• _Your objective_
Report only the number of lines that contain the string "grey" in the records below.

Task data below:

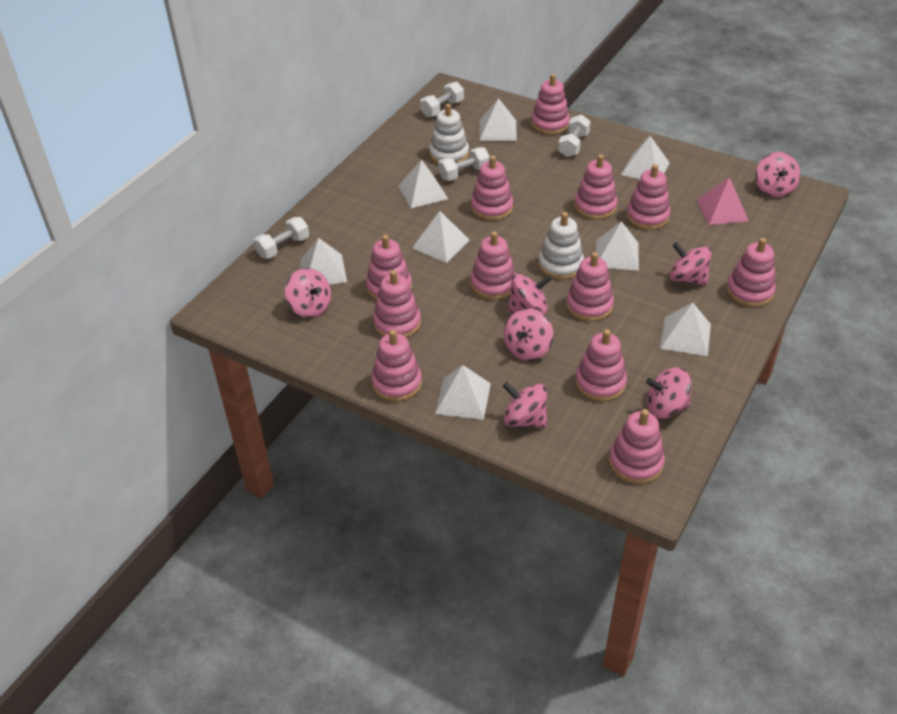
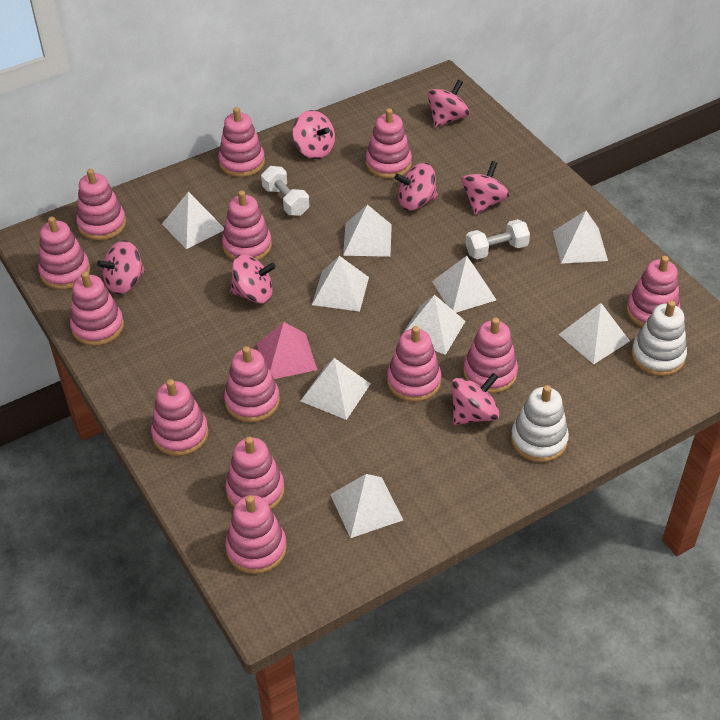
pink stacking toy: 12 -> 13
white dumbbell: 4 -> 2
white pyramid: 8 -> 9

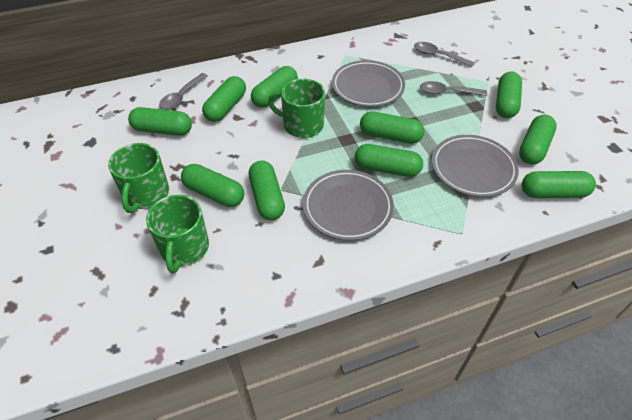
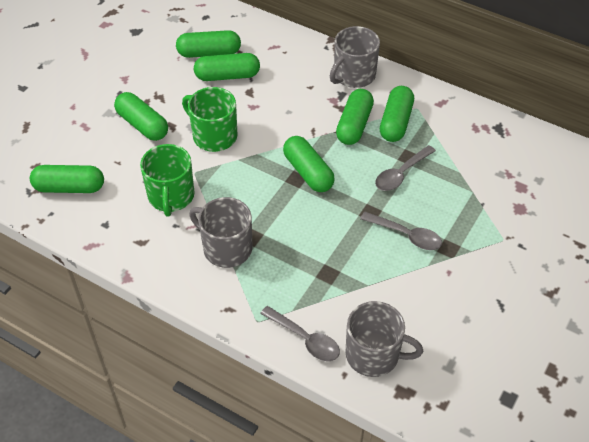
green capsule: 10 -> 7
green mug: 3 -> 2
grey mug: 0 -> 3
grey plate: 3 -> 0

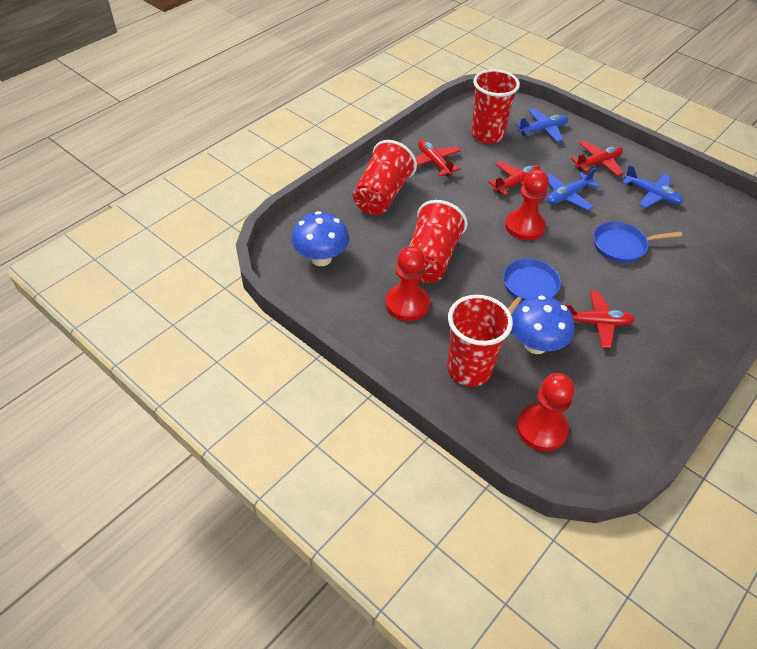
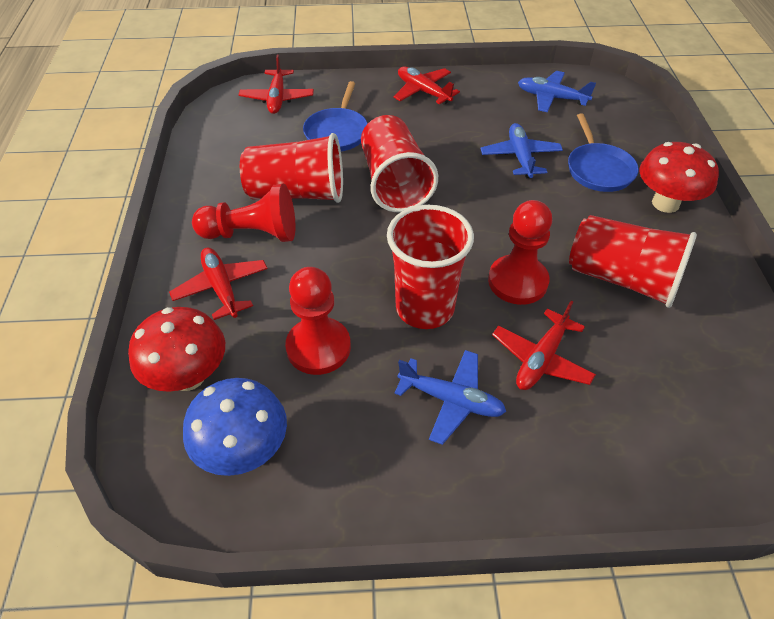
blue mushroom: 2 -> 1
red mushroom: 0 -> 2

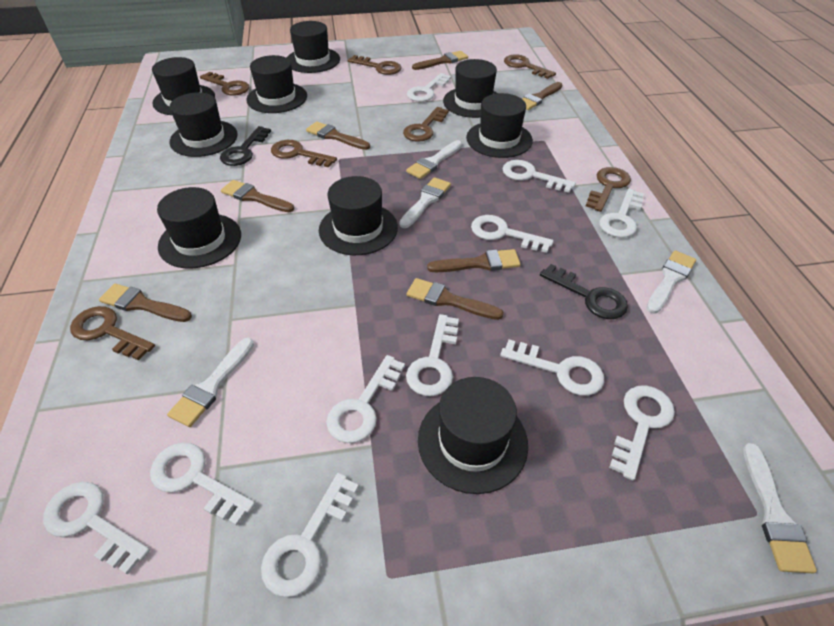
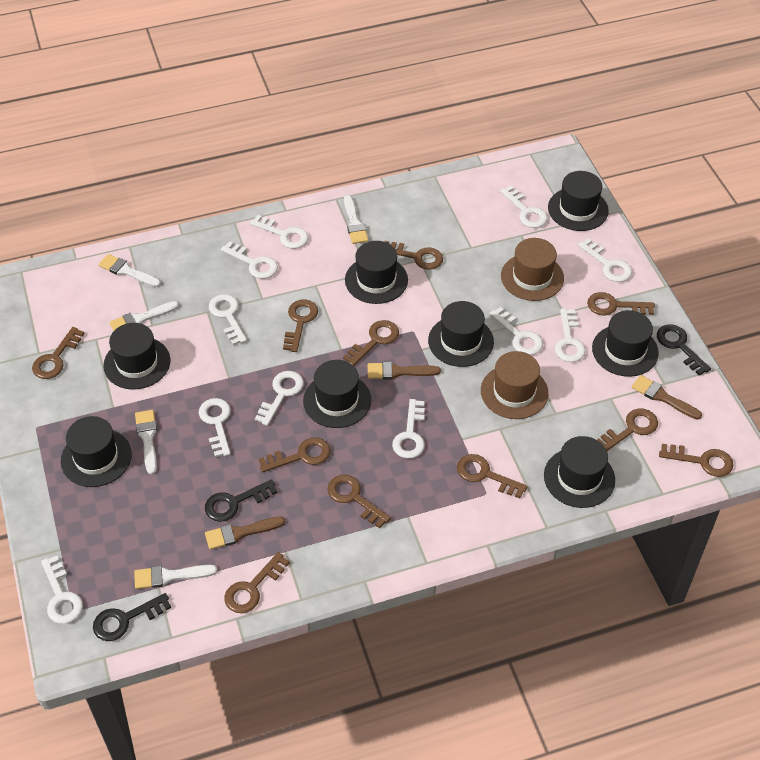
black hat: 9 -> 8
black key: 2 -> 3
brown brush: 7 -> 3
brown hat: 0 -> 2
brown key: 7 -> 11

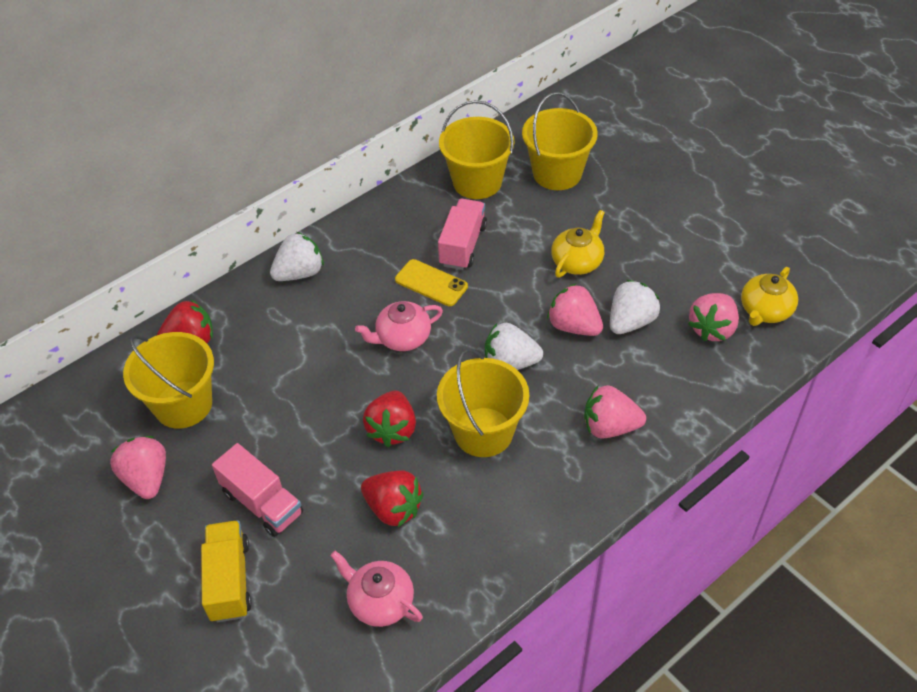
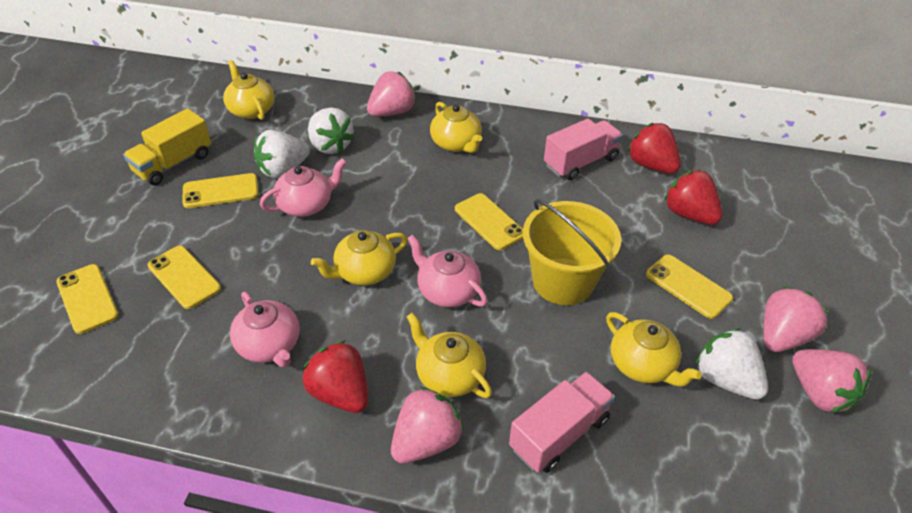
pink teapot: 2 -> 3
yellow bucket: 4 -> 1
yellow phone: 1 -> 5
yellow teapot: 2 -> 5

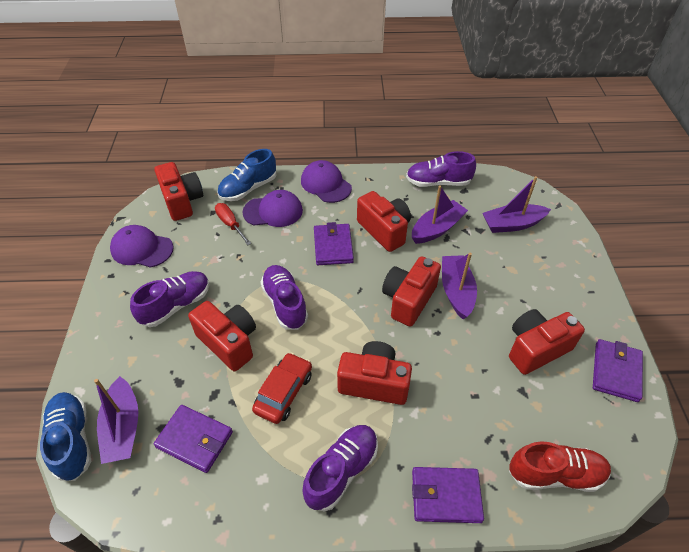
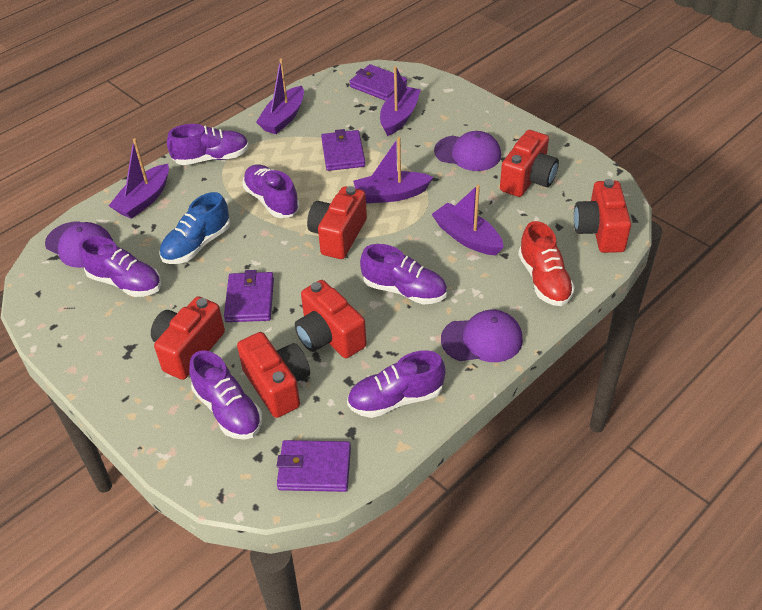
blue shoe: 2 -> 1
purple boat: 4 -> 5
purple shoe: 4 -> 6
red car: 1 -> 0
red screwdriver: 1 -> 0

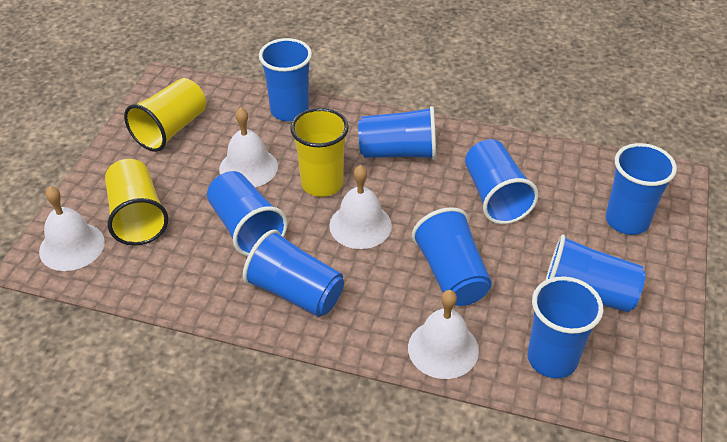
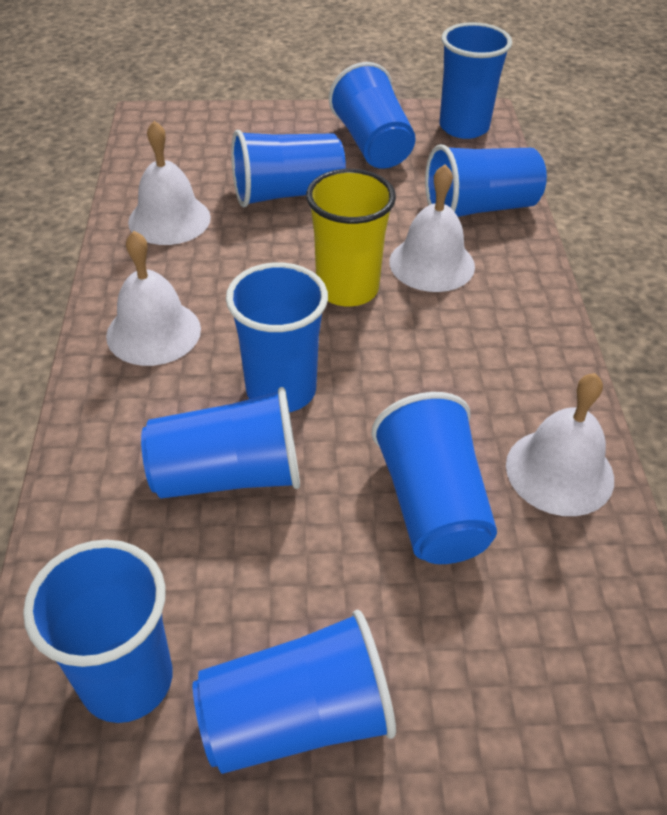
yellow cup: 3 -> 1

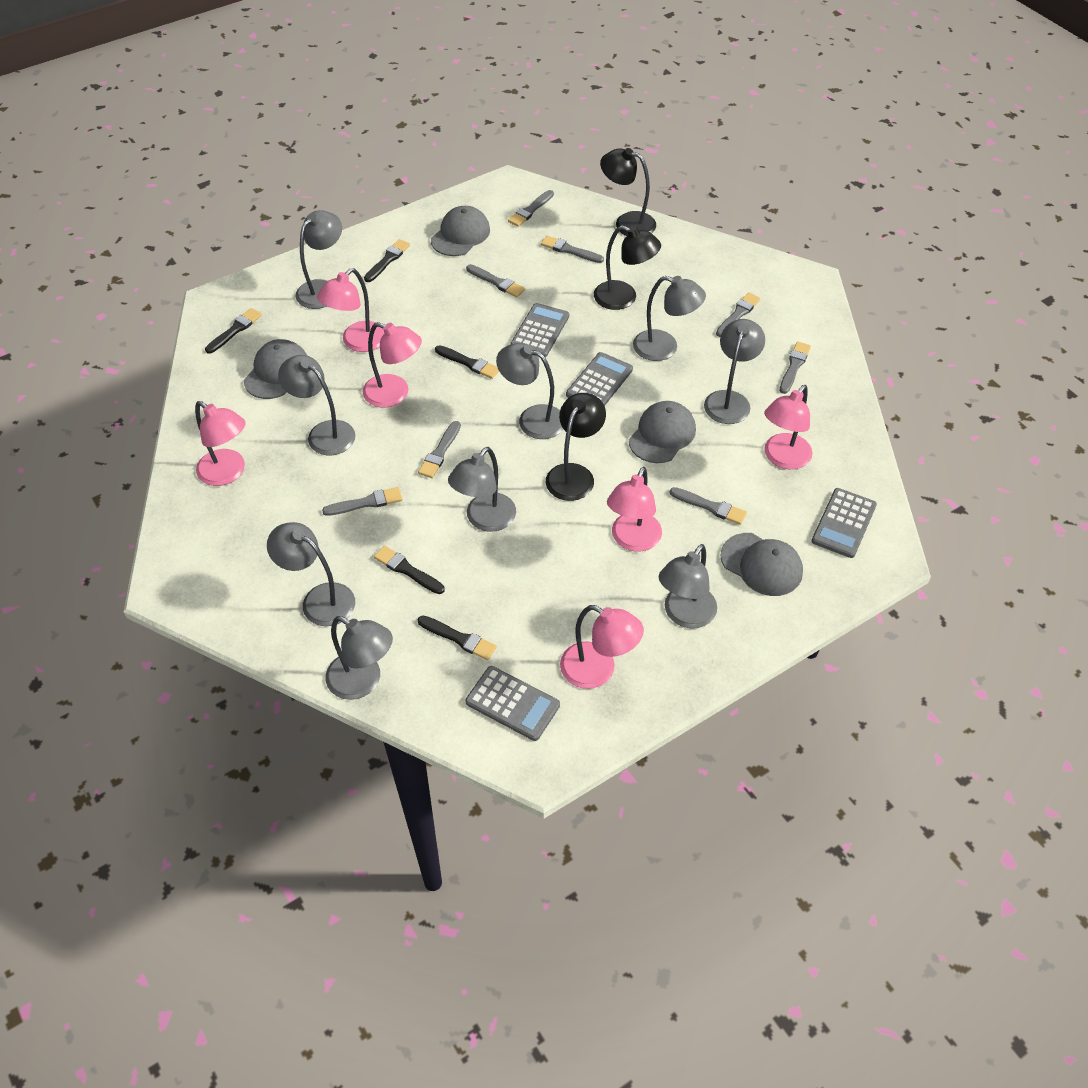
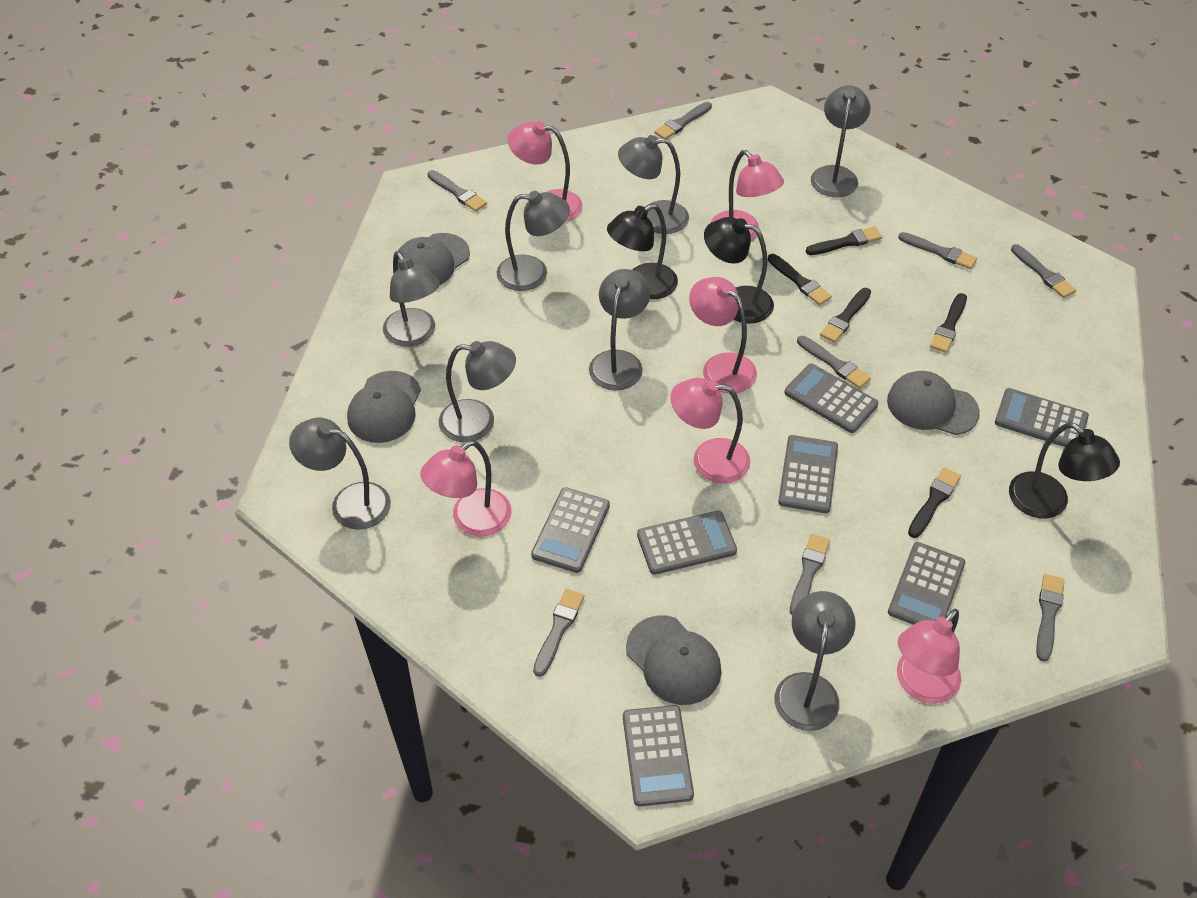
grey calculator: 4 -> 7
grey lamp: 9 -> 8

End of Task data.

• _Result of this exercise_
4